Give the entries below again, word for word, and leave out the images.

(Dataset items)

※

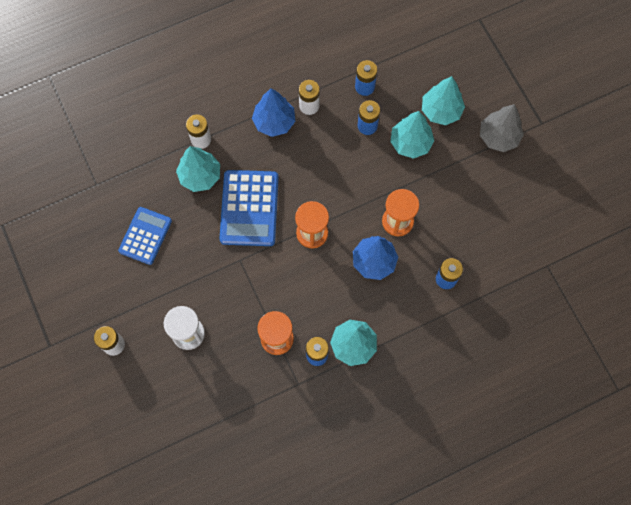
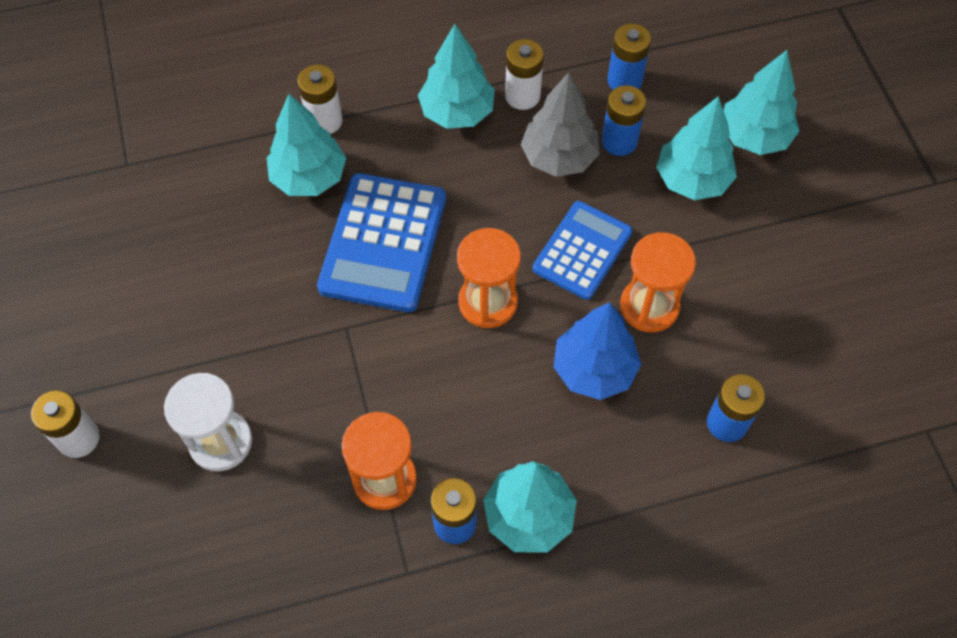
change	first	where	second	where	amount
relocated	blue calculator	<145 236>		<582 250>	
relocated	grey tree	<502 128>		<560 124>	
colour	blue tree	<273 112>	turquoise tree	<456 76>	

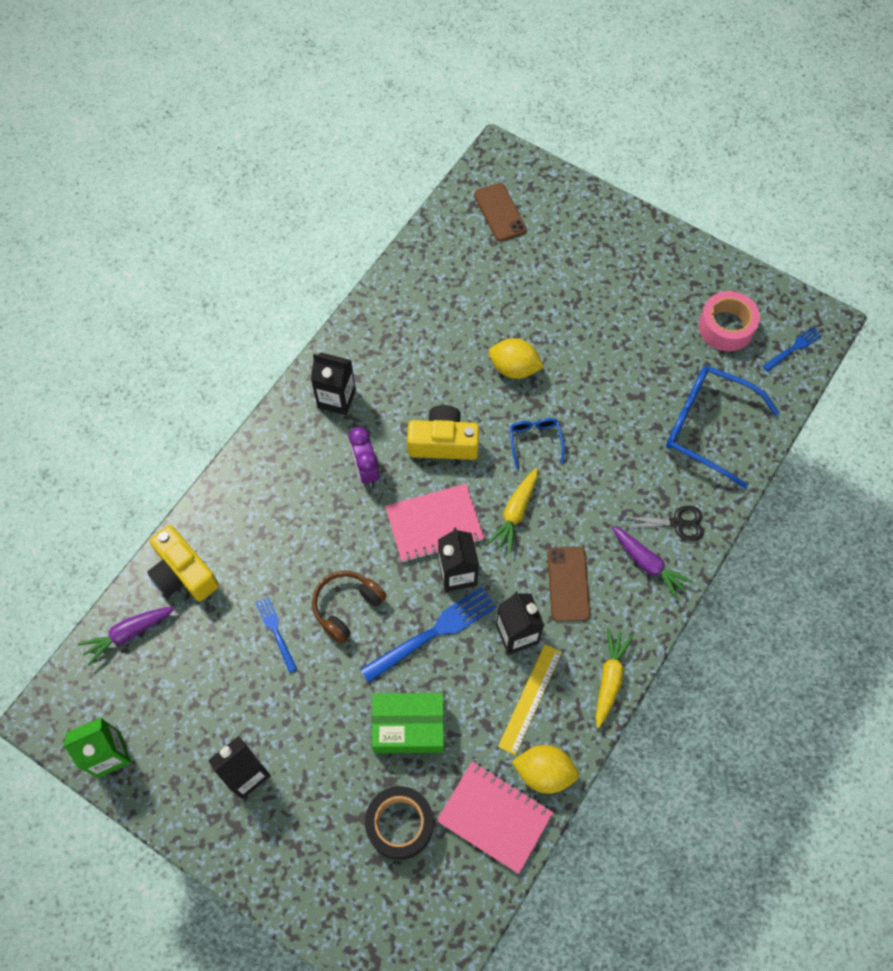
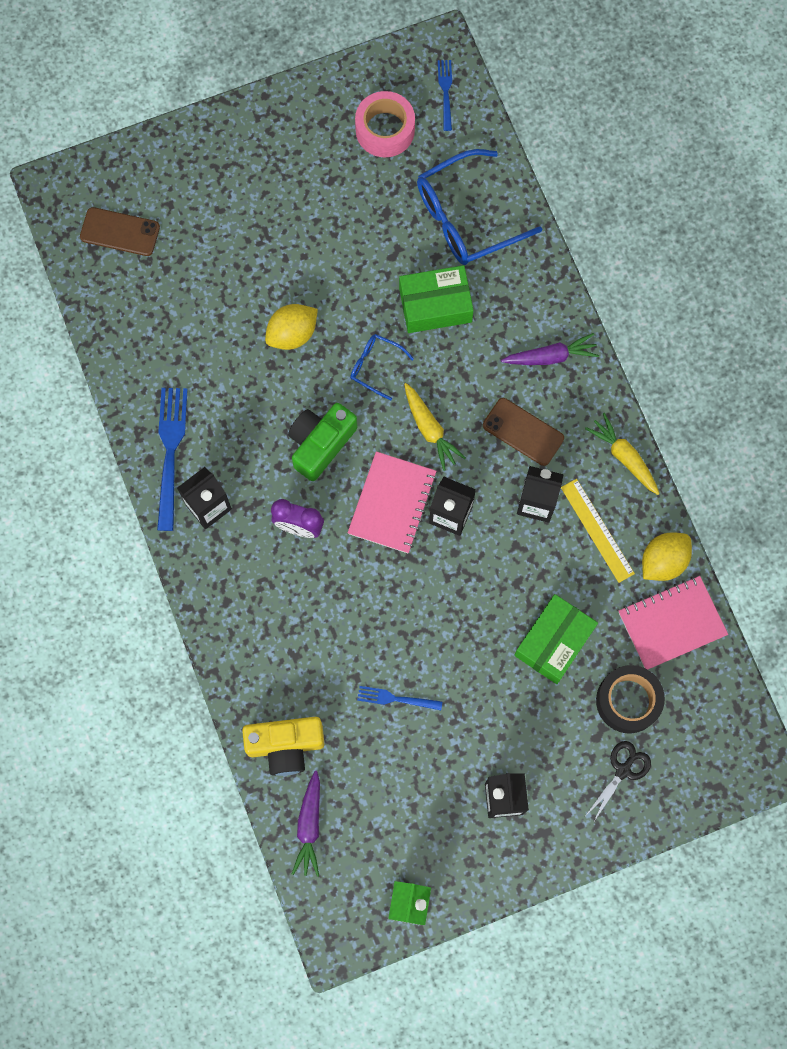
change	first	where	second	where	amount
missing	brown headphones	<349 607>			
appeared			green box	<436 299>	
relocated	blue fork	<428 635>		<172 459>	
relocated	black scissors	<663 523>		<618 782>	
colour	yellow camera	<443 432>	green camera	<323 442>	

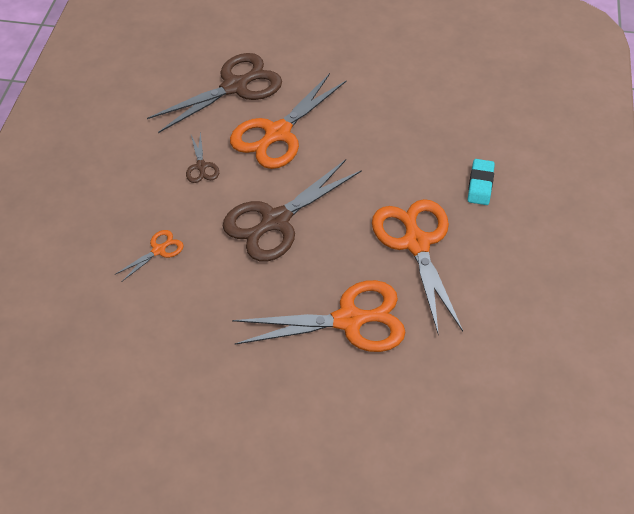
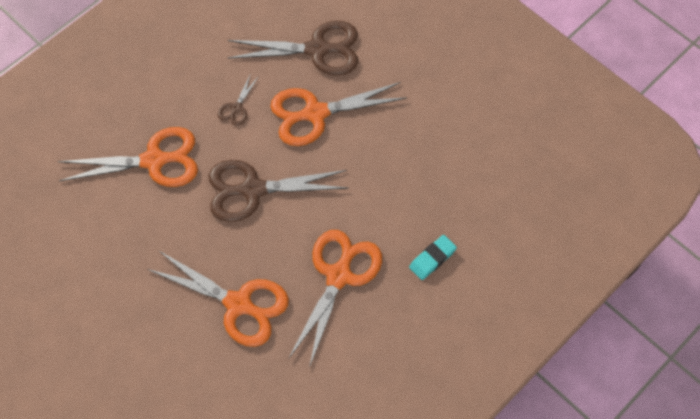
change	first	where	second	where	amount
size	orange scissors	<150 256>		<128 157>	x2.19

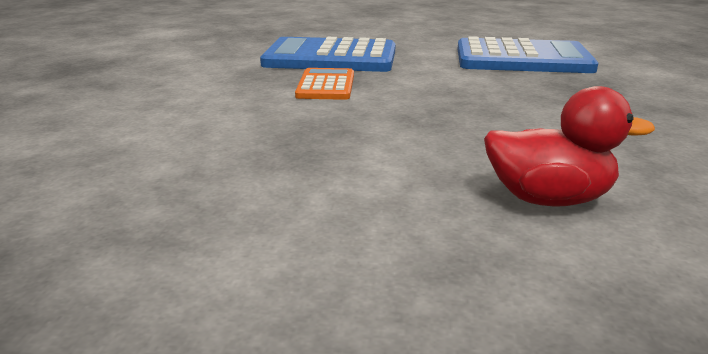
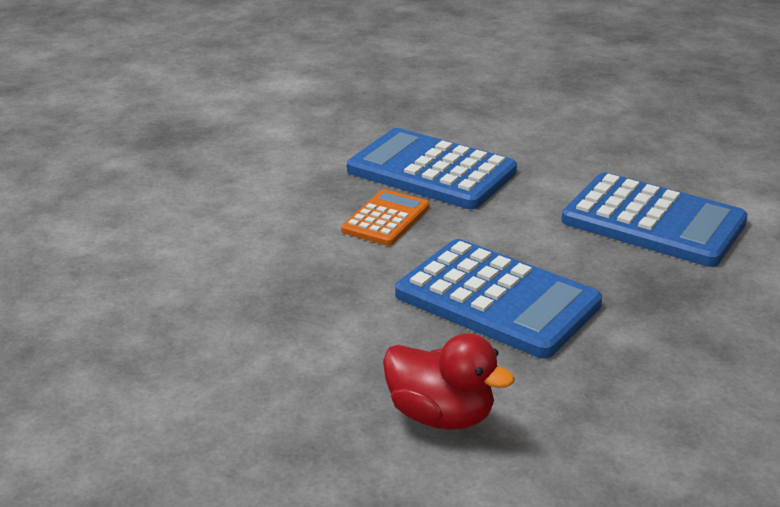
change	first	where	second	where	amount
appeared			blue calculator	<498 298>	

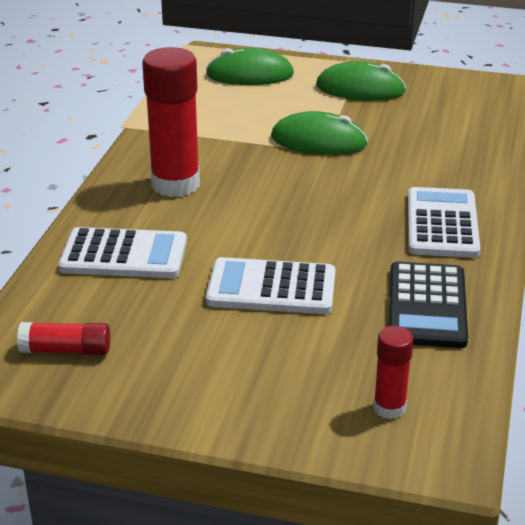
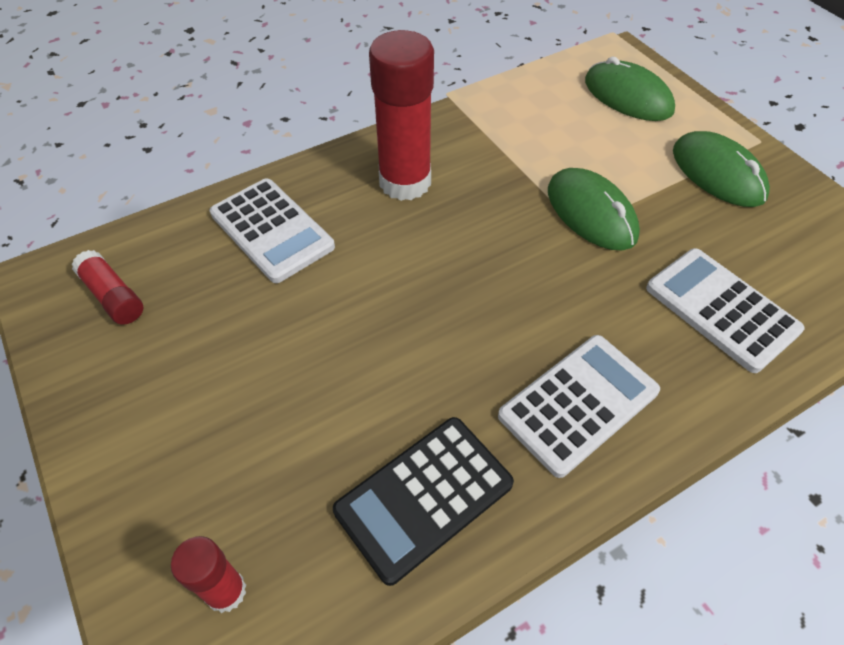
change	first	where	second	where	amount
relocated	white calculator	<270 285>		<725 310>	

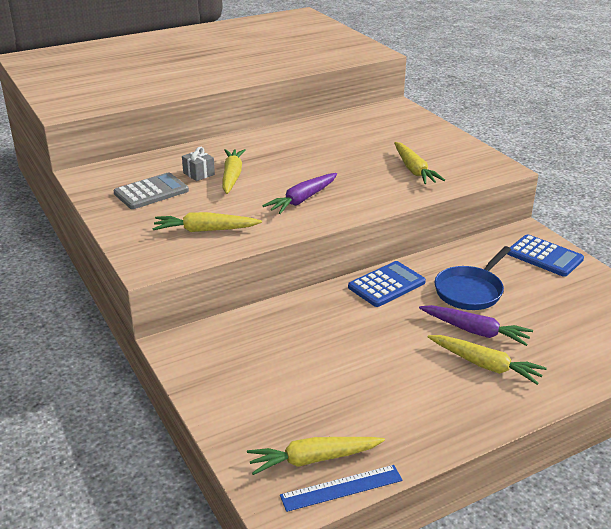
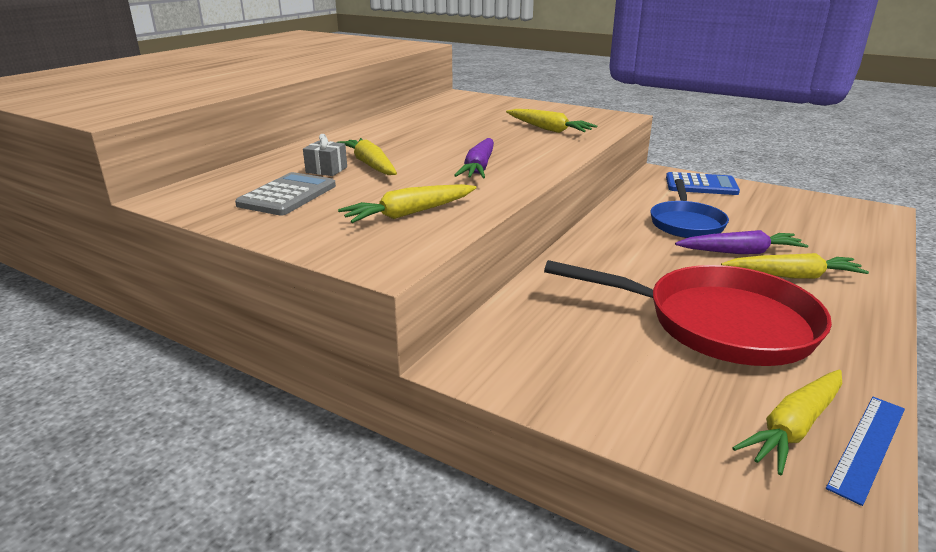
change	first	where	second	where	amount
missing	blue calculator	<387 284>			
appeared			red pan	<688 313>	

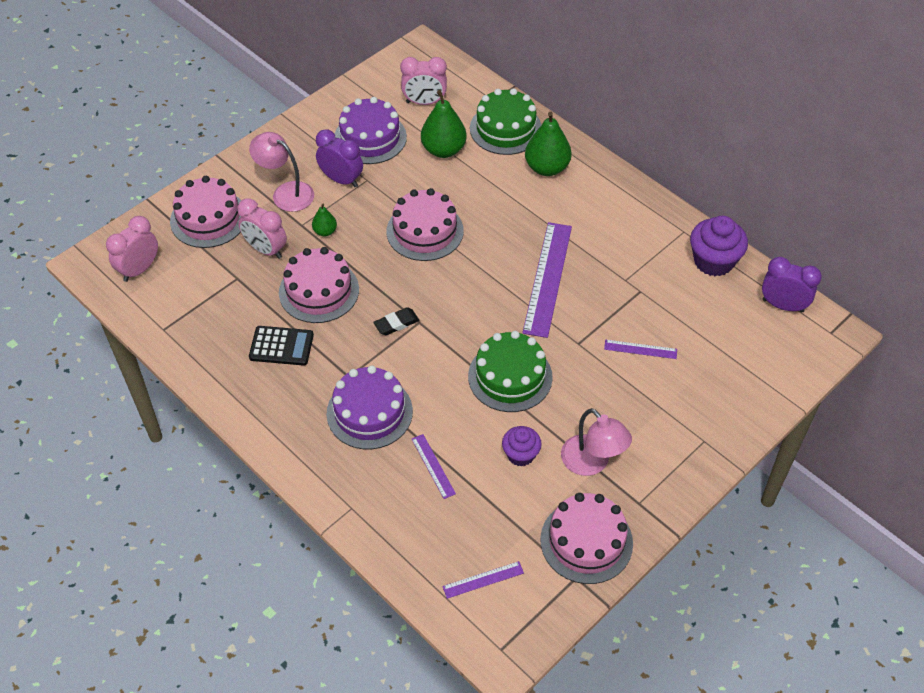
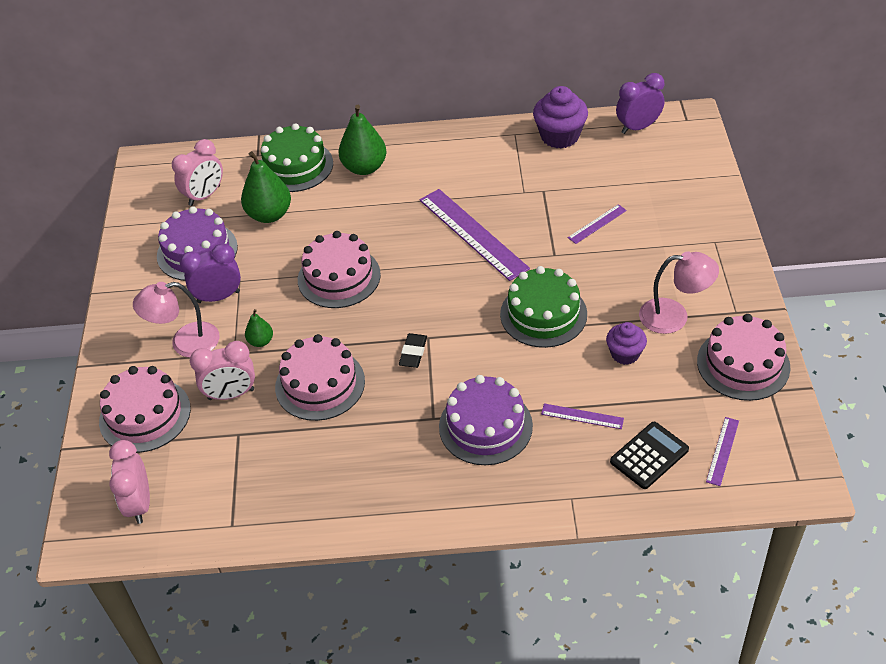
change	first	where	second	where	amount
relocated	black calculator	<281 346>		<649 455>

※

### EXPECTED OUTPUT
change	first	where	second	where	amount
relocated	blue calculator	<145 236>		<582 250>	
relocated	grey tree	<502 128>		<560 124>	
colour	blue tree	<273 112>	turquoise tree	<456 76>	

change	first	where	second	where	amount
missing	brown headphones	<349 607>			
appeared			green box	<436 299>	
relocated	blue fork	<428 635>		<172 459>	
relocated	black scissors	<663 523>		<618 782>	
colour	yellow camera	<443 432>	green camera	<323 442>	

change	first	where	second	where	amount
size	orange scissors	<150 256>		<128 157>	x2.19

change	first	where	second	where	amount
appeared			blue calculator	<498 298>	

change	first	where	second	where	amount
relocated	white calculator	<270 285>		<725 310>	

change	first	where	second	where	amount
missing	blue calculator	<387 284>			
appeared			red pan	<688 313>	

change	first	where	second	where	amount
relocated	black calculator	<281 346>		<649 455>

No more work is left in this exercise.